(Record set begins)

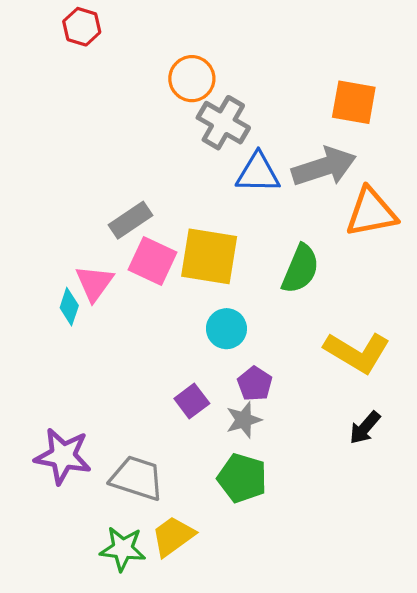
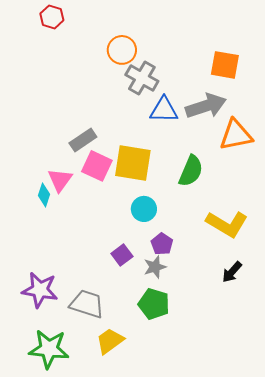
green star: (123, 549) -> (49, 349), moved, size x1.4

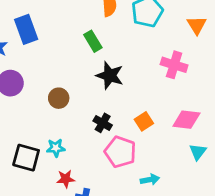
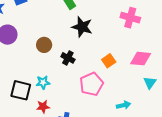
black cross: (103, 123) -> (68, 58), moved
pink pentagon: (120, 152) -> (92, 84), turned 30
red star: (66, 179) -> (43, 107), moved
cyan arrow: (150, 180) -> (124, 105), moved

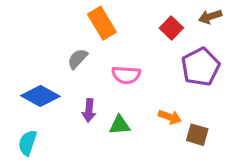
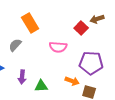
red square: (171, 28) -> (81, 28), moved
purple pentagon: (200, 67) -> (91, 63), moved, turned 30
pink semicircle: (126, 75) -> (58, 47), moved

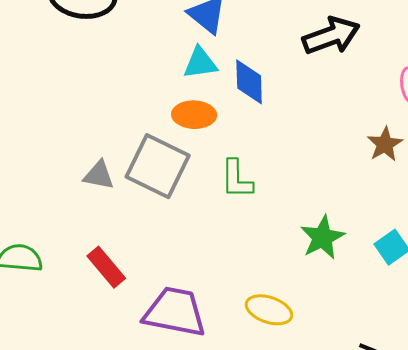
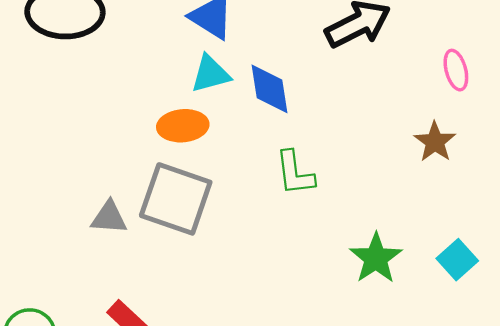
orange ellipse: (194, 115) -> (183, 126), moved
green L-shape: (237, 179) -> (295, 173), moved

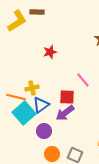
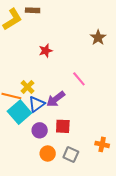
yellow cross: (32, 88) -> (27, 87), turned -32
red square: (67, 97) -> (63, 126), moved
purple arrow: (65, 113) -> (56, 99), moved

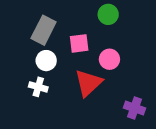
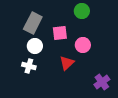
red triangle: (88, 83) -> (67, 63), size x0.7
purple cross: (135, 108) -> (102, 82), turned 35

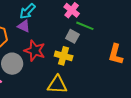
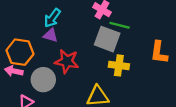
gray square: (72, 36) -> (107, 39), size x1.6
yellow cross: (64, 56) -> (119, 65), moved

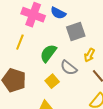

(Record set ends)

-- Exercise objective --
Exactly as written, return every line of the listing, but not the pictures.

-- Answer to this problem --
green star: (123, 549) -> (49, 349), moved, size x1.4

black cross: (103, 123) -> (68, 58), moved
pink pentagon: (120, 152) -> (92, 84), turned 30
red star: (66, 179) -> (43, 107), moved
cyan arrow: (150, 180) -> (124, 105), moved

red square: (171, 28) -> (81, 28), moved
purple pentagon: (200, 67) -> (91, 63), moved, turned 30
pink semicircle: (126, 75) -> (58, 47), moved

orange ellipse: (194, 115) -> (183, 126), moved
green L-shape: (237, 179) -> (295, 173), moved

yellow cross: (32, 88) -> (27, 87), turned -32
red square: (67, 97) -> (63, 126), moved
purple arrow: (65, 113) -> (56, 99), moved

red triangle: (88, 83) -> (67, 63), size x0.7
purple cross: (135, 108) -> (102, 82), turned 35

gray square: (72, 36) -> (107, 39), size x1.6
yellow cross: (64, 56) -> (119, 65), moved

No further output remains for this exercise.